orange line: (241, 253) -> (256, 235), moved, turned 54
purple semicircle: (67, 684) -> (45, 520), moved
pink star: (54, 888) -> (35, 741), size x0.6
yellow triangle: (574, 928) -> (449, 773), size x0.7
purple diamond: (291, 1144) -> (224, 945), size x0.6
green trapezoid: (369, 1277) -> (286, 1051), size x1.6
==
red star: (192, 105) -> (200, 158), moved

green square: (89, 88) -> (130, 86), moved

• Assigned task: The output should be exactly the lines above from the line containing "orange line: (241, 253)" to the line containing "purple diamond: (291, 1144)", inclusive, with no other lines.

• Finished task:
orange line: (241, 253) -> (256, 235), moved, turned 54
purple semicircle: (67, 684) -> (45, 520), moved
pink star: (54, 888) -> (35, 741), size x0.6
yellow triangle: (574, 928) -> (449, 773), size x0.7
purple diamond: (291, 1144) -> (224, 945), size x0.6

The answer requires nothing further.